HOW TO COMPLETE THIS TASK:
Here is the task for the records below: repeat exactly the lines from the one with "(295, 124) = (555, 200): turquoise" to the one with "(307, 209) = (605, 295): blue", both included, and nothing else.

PROVIDED DATA:
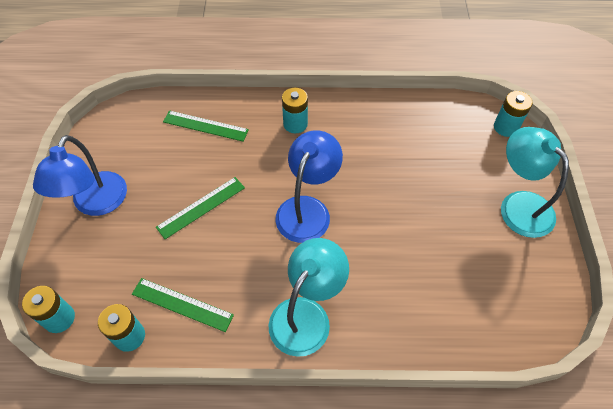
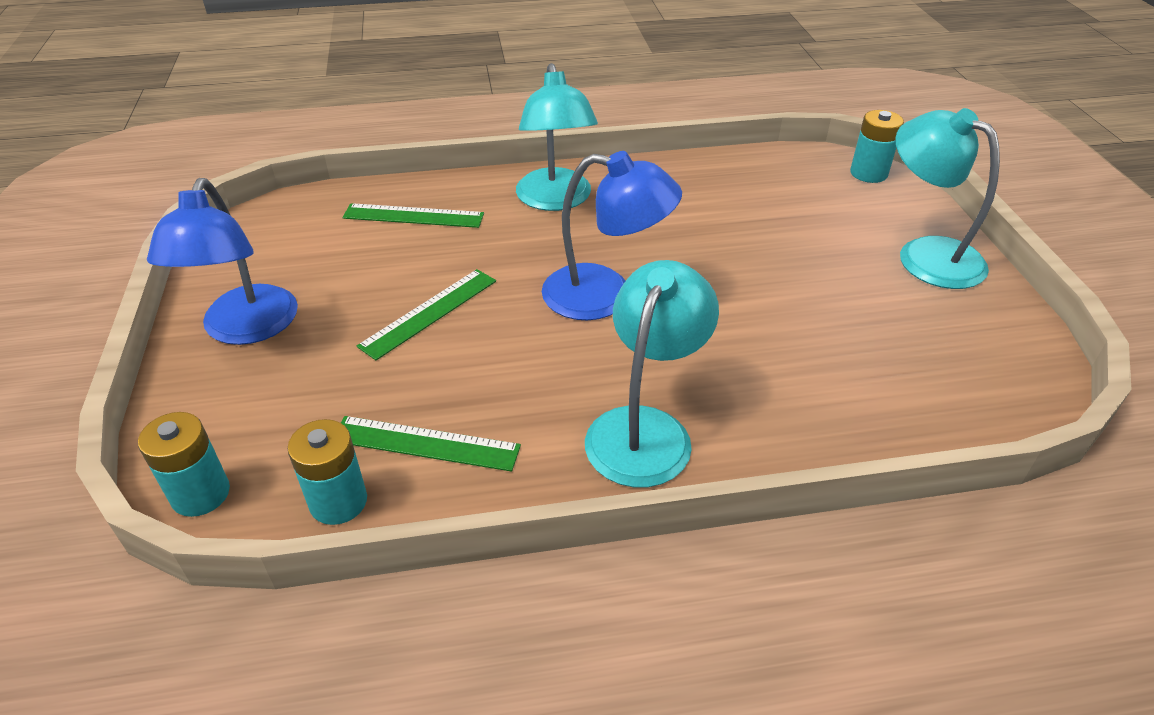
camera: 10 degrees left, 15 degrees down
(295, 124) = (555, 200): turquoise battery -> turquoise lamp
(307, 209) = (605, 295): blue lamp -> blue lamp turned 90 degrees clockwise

--

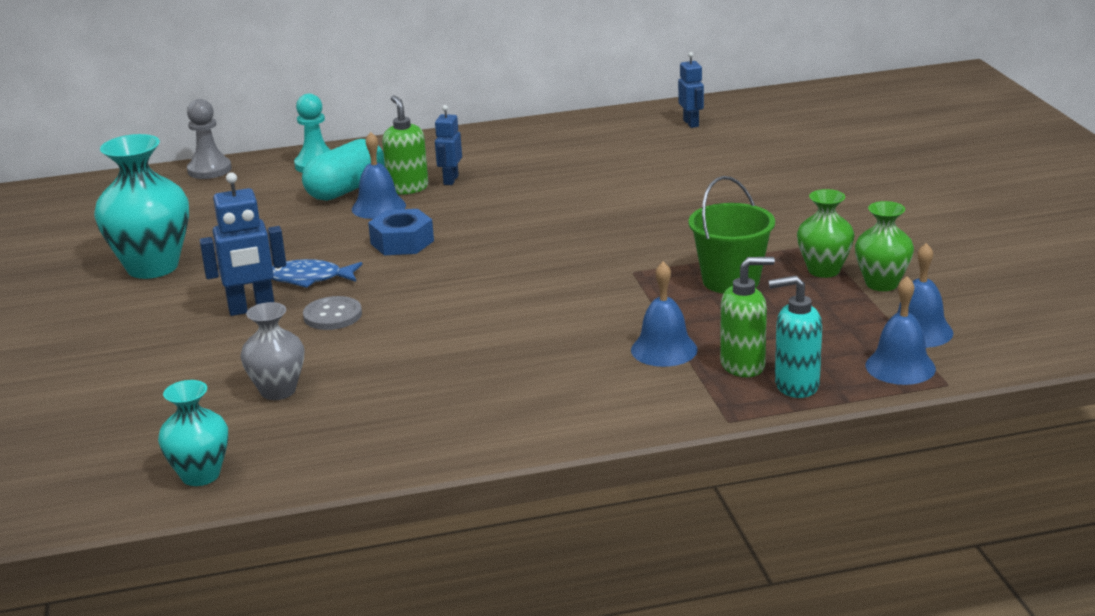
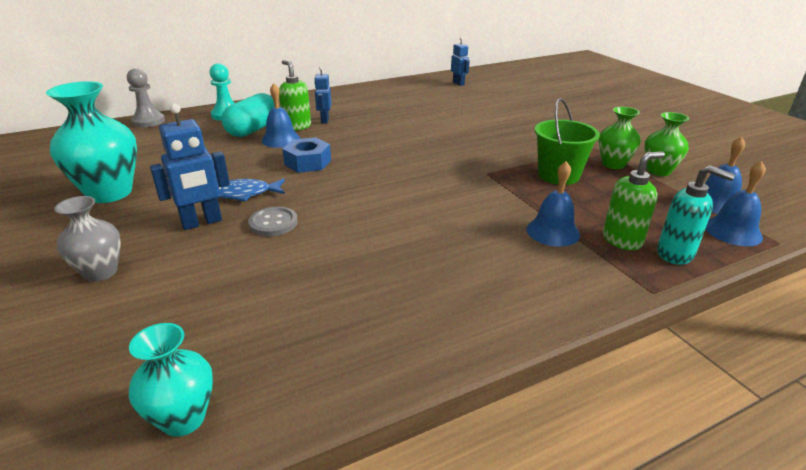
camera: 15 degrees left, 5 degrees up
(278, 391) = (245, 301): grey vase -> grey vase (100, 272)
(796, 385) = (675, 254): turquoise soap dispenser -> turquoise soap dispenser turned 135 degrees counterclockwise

SOLVED PROBLEM:
(295, 124) = (555, 200): turquoise battery -> turquoise lamp
(307, 209) = (605, 295): blue lamp -> blue lamp turned 90 degrees clockwise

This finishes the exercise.